DATA SEGMENT>
┄┄┄┄┄┄┄┄┄┄

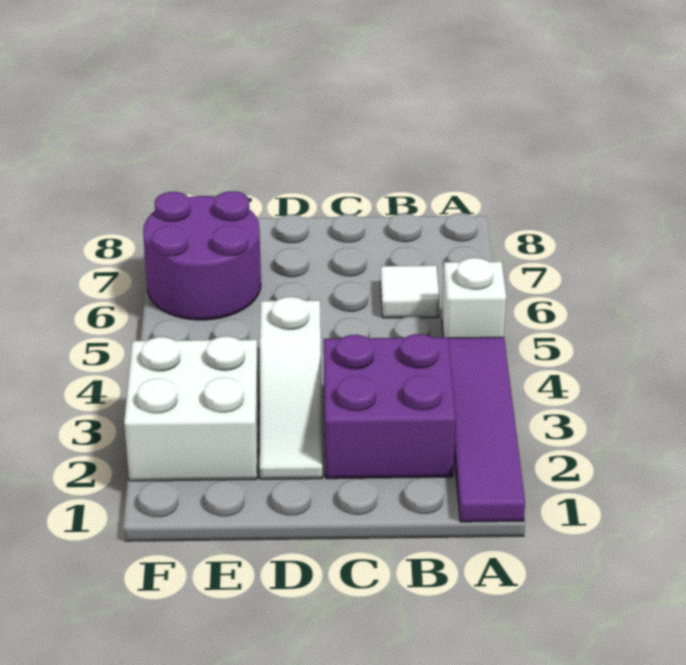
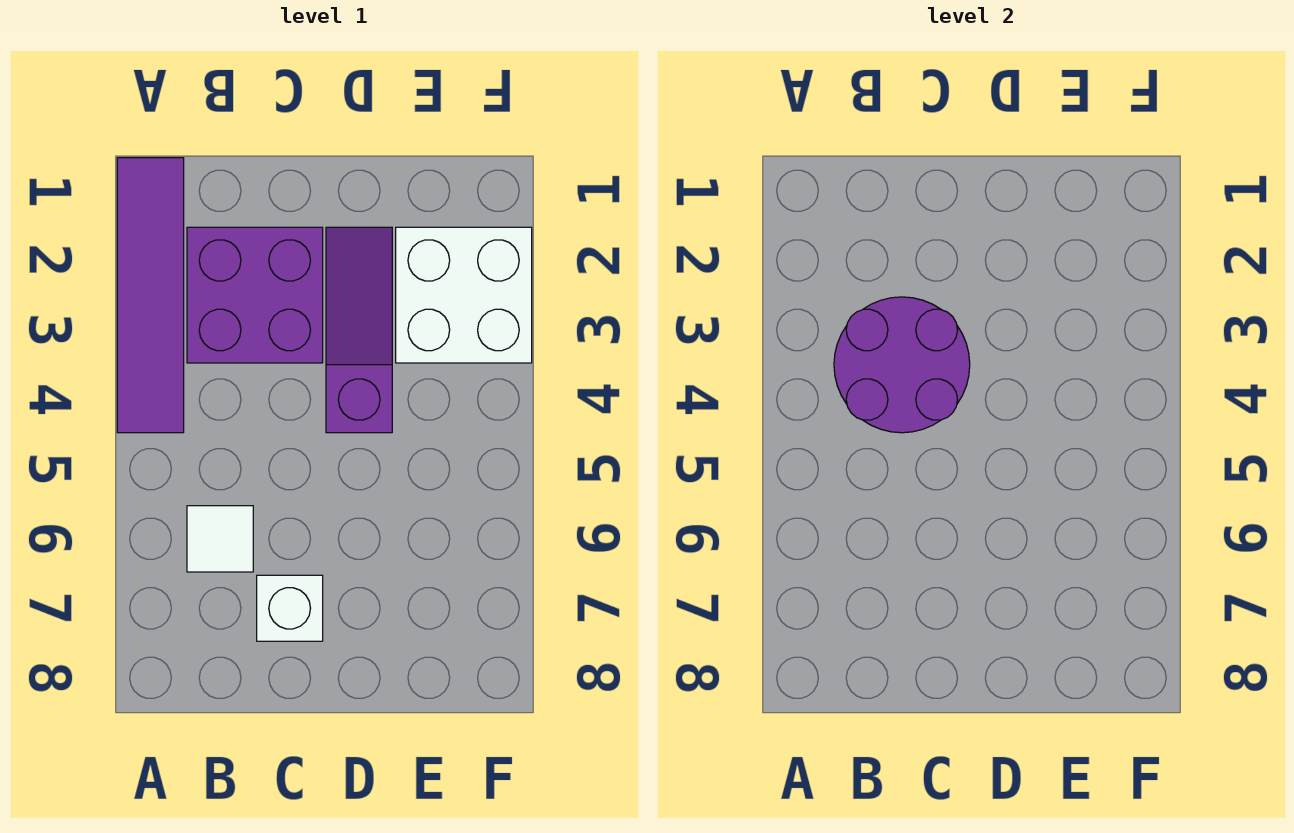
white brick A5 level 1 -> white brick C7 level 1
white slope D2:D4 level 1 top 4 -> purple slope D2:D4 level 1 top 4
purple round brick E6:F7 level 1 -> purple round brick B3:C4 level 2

┄┄┄┄┄┄┄┄┄┄

INSTRUCTIONS FOR THE TASK>
The copy must match every line of the data exactly and contain no pictures.

RESPONSE>
white brick A5 level 1 -> white brick C7 level 1
white slope D2:D4 level 1 top 4 -> purple slope D2:D4 level 1 top 4
purple round brick E6:F7 level 1 -> purple round brick B3:C4 level 2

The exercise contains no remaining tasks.